Try it | The records that follow should be retyped word for word.

Data excerpts |
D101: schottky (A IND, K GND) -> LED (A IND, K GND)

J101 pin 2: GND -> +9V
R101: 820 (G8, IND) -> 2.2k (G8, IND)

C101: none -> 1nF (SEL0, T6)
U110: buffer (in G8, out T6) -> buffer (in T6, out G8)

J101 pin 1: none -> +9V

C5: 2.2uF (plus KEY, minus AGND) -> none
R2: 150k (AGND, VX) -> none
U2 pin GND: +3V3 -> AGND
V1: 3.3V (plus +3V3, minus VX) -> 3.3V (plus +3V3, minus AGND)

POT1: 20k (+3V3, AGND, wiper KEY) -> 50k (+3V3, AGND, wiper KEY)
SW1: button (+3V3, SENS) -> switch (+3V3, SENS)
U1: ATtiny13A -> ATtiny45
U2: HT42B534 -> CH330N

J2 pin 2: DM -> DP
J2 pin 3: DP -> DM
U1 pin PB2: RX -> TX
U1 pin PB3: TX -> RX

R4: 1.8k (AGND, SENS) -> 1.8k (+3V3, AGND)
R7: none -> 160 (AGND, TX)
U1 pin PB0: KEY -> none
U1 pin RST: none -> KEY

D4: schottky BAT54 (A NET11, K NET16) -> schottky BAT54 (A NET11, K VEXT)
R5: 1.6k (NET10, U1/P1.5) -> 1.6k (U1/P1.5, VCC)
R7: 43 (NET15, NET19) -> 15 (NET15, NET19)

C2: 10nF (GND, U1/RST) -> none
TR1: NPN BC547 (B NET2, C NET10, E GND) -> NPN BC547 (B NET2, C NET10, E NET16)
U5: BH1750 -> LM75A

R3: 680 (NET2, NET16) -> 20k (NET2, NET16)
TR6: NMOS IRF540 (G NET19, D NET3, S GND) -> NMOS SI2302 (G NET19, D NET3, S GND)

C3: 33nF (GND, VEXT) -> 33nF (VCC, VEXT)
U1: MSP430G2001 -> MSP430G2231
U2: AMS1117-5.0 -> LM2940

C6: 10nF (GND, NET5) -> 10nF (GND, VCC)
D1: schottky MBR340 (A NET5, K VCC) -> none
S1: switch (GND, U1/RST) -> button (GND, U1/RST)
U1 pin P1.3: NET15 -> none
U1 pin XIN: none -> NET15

Solved exercise |
D101: schottky (A IND, K GND) -> LED (A IND, K GND)

J101 pin 2: GND -> +9V
R101: 820 (G8, IND) -> 2.2k (G8, IND)

C101: none -> 1nF (SEL0, T6)
U110: buffer (in G8, out T6) -> buffer (in T6, out G8)

J101 pin 1: none -> +9V

C5: 2.2uF (plus KEY, minus AGND) -> none
R2: 150k (AGND, VX) -> none
U2 pin GND: +3V3 -> AGND
V1: 3.3V (plus +3V3, minus VX) -> 3.3V (plus +3V3, minus AGND)

POT1: 20k (+3V3, AGND, wiper KEY) -> 50k (+3V3, AGND, wiper KEY)
SW1: button (+3V3, SENS) -> switch (+3V3, SENS)
U1: ATtiny13A -> ATtiny45
U2: HT42B534 -> CH330N

J2 pin 2: DM -> DP
J2 pin 3: DP -> DM
U1 pin PB2: RX -> TX
U1 pin PB3: TX -> RX

R4: 1.8k (AGND, SENS) -> 1.8k (+3V3, AGND)
R7: none -> 160 (AGND, TX)
U1 pin PB0: KEY -> none
U1 pin RST: none -> KEY

D4: schottky BAT54 (A NET11, K NET16) -> schottky BAT54 (A NET11, K VEXT)
R5: 1.6k (NET10, U1/P1.5) -> 1.6k (U1/P1.5, VCC)
R7: 43 (NET15, NET19) -> 15 (NET15, NET19)

C2: 10nF (GND, U1/RST) -> none
TR1: NPN BC547 (B NET2, C NET10, E GND) -> NPN BC547 (B NET2, C NET10, E NET16)
U5: BH1750 -> LM75A

R3: 680 (NET2, NET16) -> 20k (NET2, NET16)
TR6: NMOS IRF540 (G NET19, D NET3, S GND) -> NMOS SI2302 (G NET19, D NET3, S GND)

C3: 33nF (GND, VEXT) -> 33nF (VCC, VEXT)
U1: MSP430G2001 -> MSP430G2231
U2: AMS1117-5.0 -> LM2940

C6: 10nF (GND, NET5) -> 10nF (GND, VCC)
D1: schottky MBR340 (A NET5, K VCC) -> none
S1: switch (GND, U1/RST) -> button (GND, U1/RST)
U1 pin P1.3: NET15 -> none
U1 pin XIN: none -> NET15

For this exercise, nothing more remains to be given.